── INPUT RECORDS ──

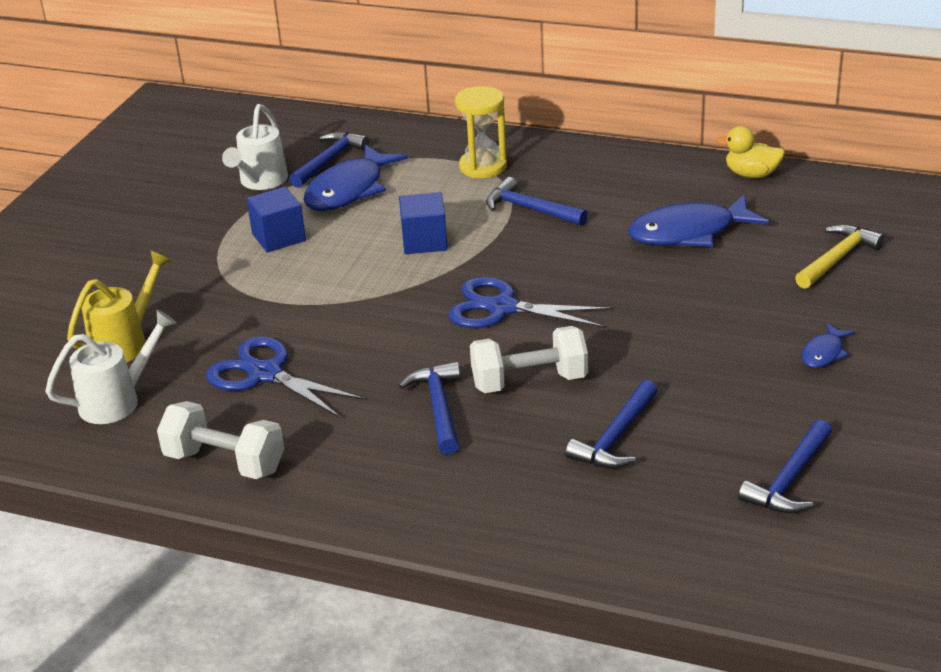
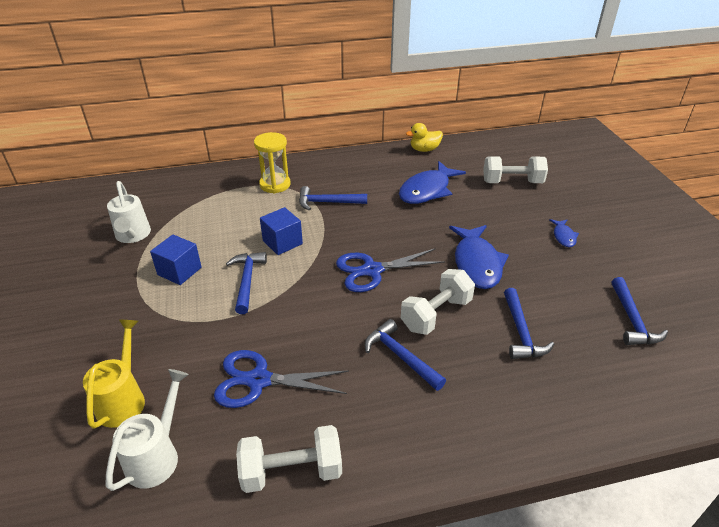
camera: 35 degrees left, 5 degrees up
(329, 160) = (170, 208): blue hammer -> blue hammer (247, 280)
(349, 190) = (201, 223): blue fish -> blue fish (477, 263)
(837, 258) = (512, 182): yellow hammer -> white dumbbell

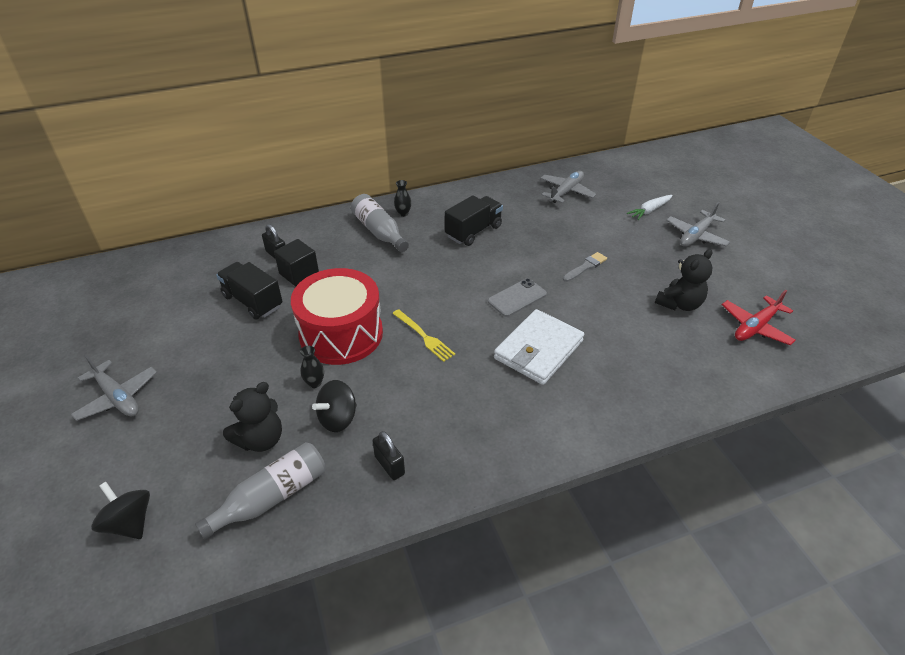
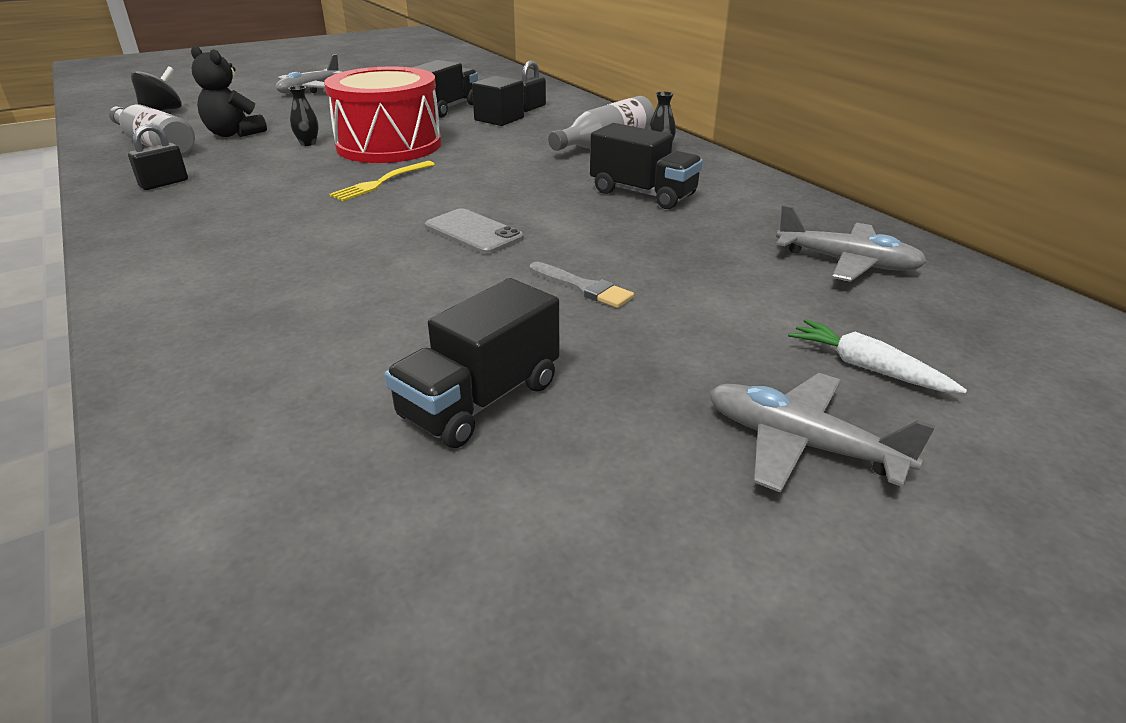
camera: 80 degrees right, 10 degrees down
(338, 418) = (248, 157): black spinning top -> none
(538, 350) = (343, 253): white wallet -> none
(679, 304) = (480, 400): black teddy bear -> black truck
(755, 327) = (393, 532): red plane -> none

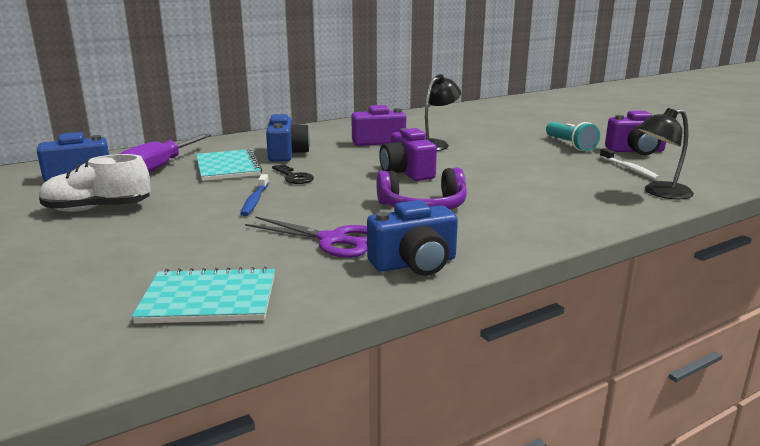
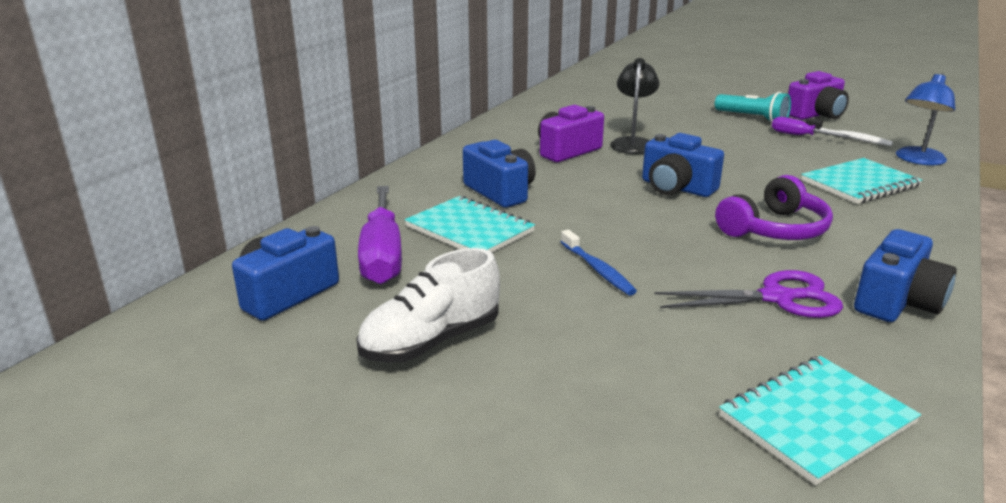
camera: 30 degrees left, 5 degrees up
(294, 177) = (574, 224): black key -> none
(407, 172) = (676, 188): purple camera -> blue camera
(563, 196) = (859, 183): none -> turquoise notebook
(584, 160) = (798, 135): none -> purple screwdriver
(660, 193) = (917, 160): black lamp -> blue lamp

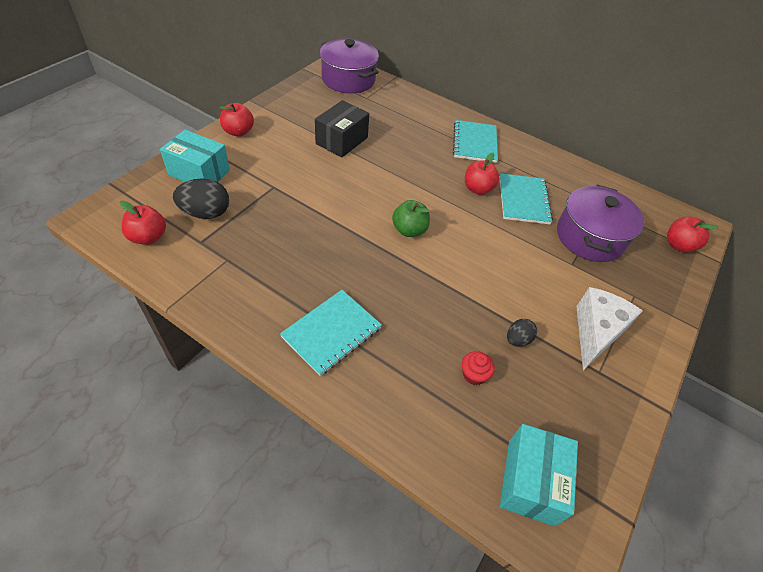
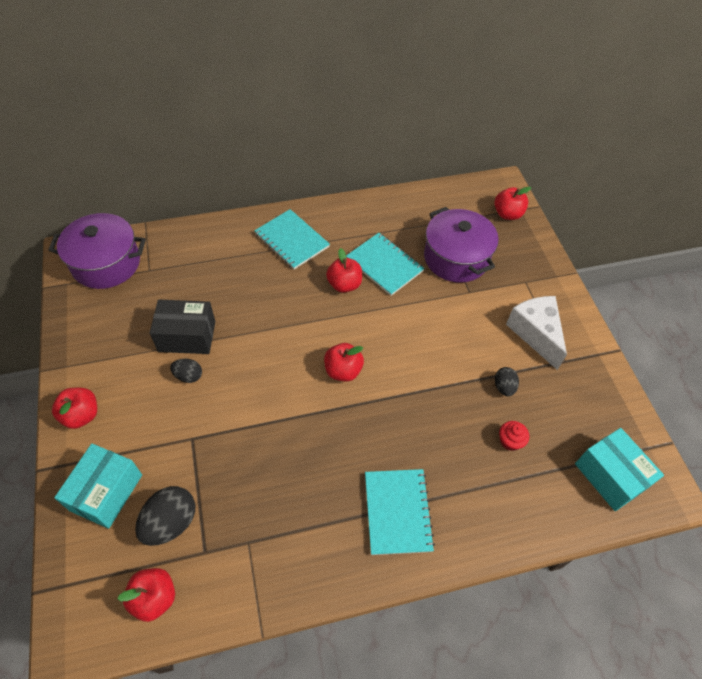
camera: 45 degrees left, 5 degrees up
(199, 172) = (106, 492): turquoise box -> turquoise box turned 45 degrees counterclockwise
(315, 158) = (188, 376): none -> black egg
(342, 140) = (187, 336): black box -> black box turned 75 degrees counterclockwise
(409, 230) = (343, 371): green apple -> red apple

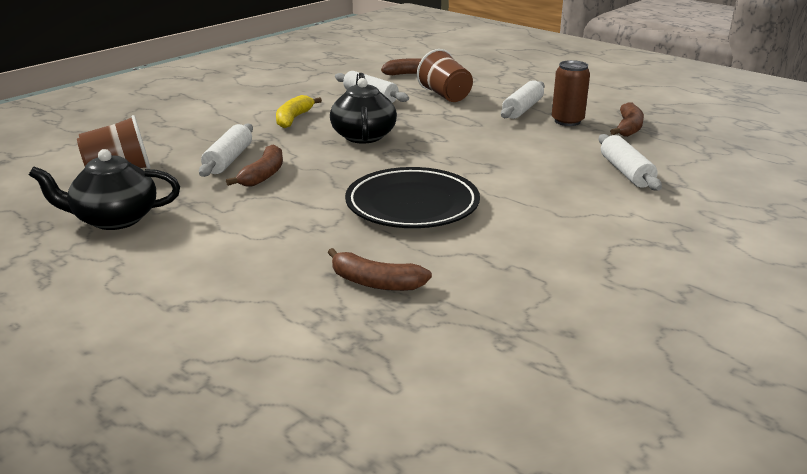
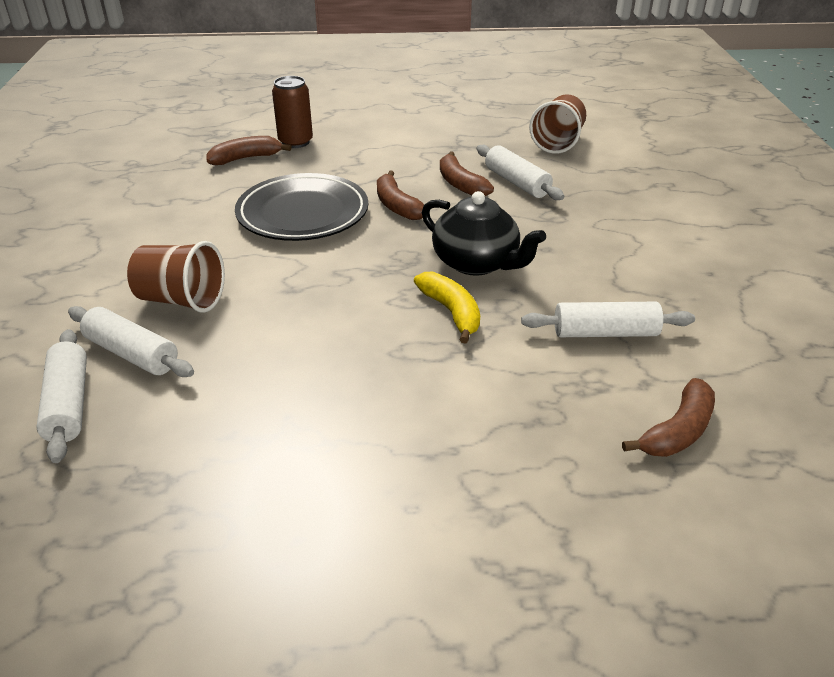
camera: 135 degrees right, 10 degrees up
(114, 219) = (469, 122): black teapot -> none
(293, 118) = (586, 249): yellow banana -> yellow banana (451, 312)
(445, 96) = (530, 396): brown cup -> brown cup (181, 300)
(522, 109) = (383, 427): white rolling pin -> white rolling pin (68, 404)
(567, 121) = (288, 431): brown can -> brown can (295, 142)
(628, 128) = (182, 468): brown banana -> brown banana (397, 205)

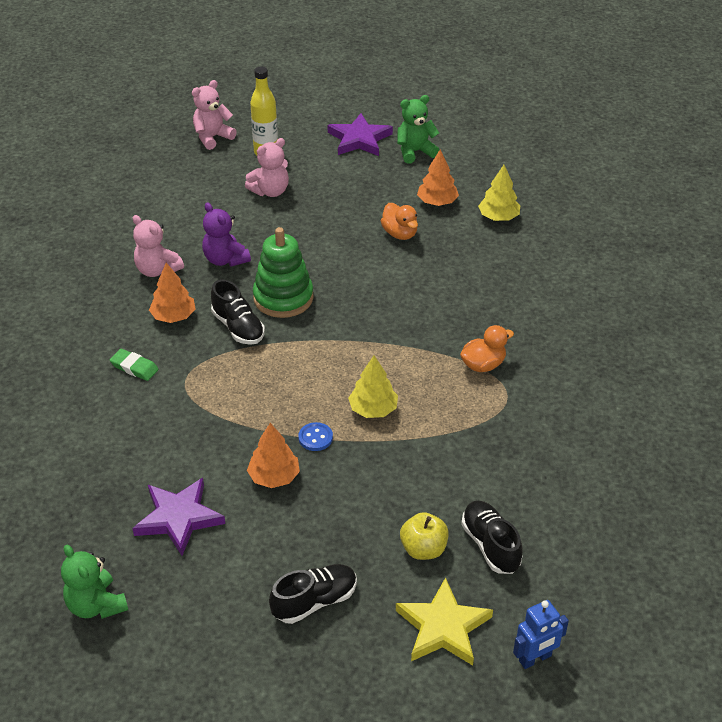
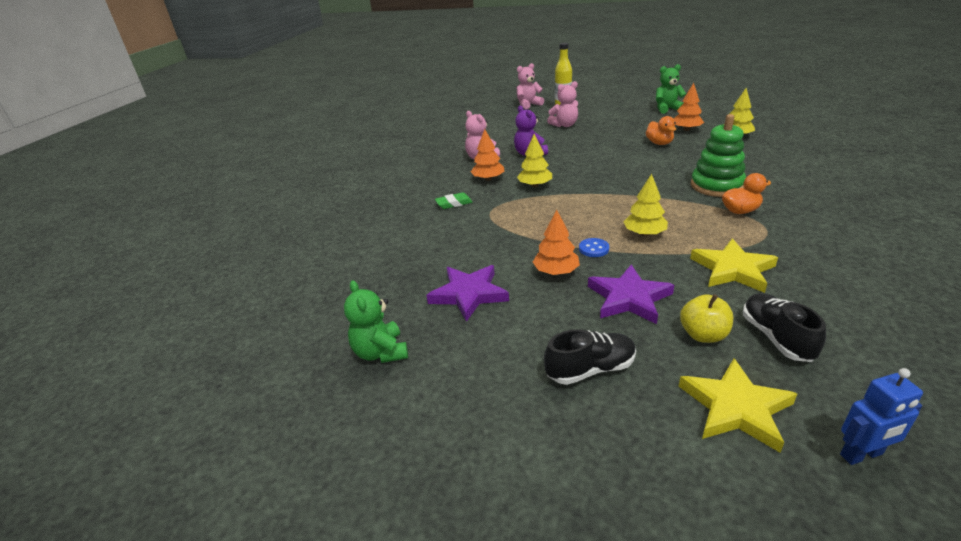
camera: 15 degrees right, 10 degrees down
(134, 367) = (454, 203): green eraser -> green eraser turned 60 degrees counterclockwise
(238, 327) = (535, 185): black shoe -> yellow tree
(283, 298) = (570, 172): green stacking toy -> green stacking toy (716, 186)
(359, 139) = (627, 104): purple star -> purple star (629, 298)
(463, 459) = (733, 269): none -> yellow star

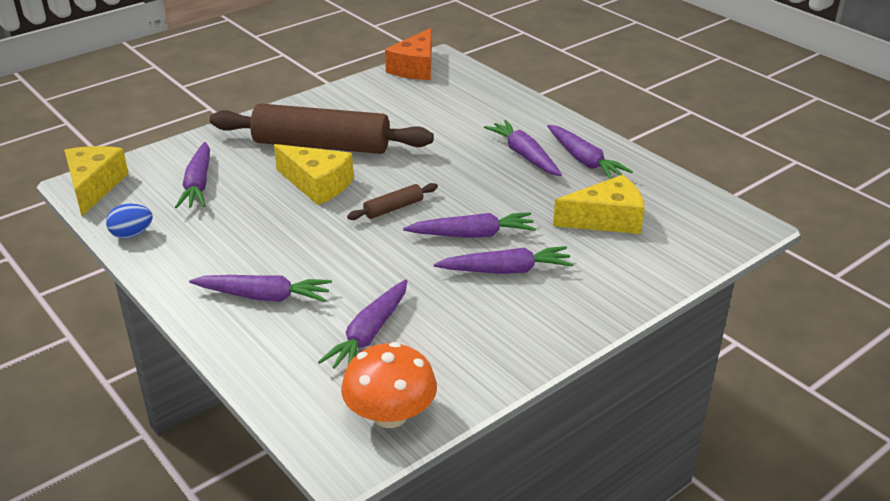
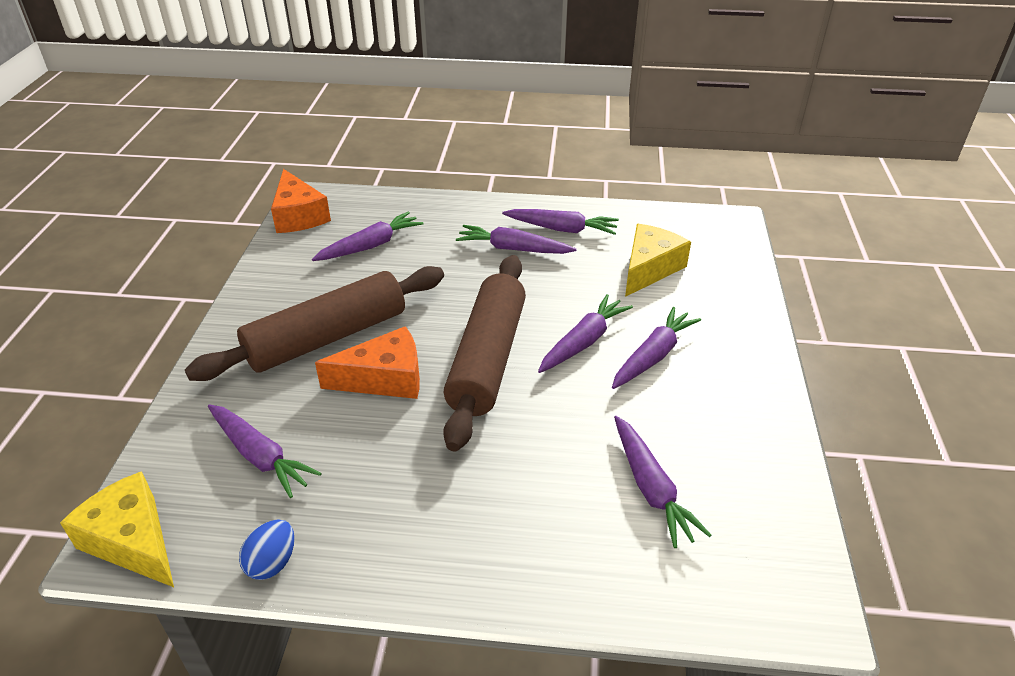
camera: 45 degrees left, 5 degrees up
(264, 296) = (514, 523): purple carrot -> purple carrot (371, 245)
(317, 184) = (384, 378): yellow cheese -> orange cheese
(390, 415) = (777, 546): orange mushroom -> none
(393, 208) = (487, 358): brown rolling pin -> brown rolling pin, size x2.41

───

:: TASK TO COMPLETE ::
Nothing but the lines from the one containing "(445, 96) = (530, 396): brown" through the last line of the records should appear in the copy, exactly as written and without pictures.

:: ANSWER BELOW ::
(445, 96) = (530, 396): brown cup -> brown cup (181, 300)
(522, 109) = (383, 427): white rolling pin -> white rolling pin (68, 404)
(567, 121) = (288, 431): brown can -> brown can (295, 142)
(628, 128) = (182, 468): brown banana -> brown banana (397, 205)

camera: 15 degrees right, 10 degrees down
(134, 367) = (454, 203): green eraser -> green eraser turned 60 degrees counterclockwise
(238, 327) = (535, 185): black shoe -> yellow tree
(283, 298) = (570, 172): green stacking toy -> green stacking toy (716, 186)
(359, 139) = (627, 104): purple star -> purple star (629, 298)
(463, 459) = (733, 269): none -> yellow star

camera: 45 degrees left, 5 degrees up
(264, 296) = (514, 523): purple carrot -> purple carrot (371, 245)
(317, 184) = (384, 378): yellow cheese -> orange cheese
(390, 415) = (777, 546): orange mushroom -> none
(393, 208) = (487, 358): brown rolling pin -> brown rolling pin, size x2.41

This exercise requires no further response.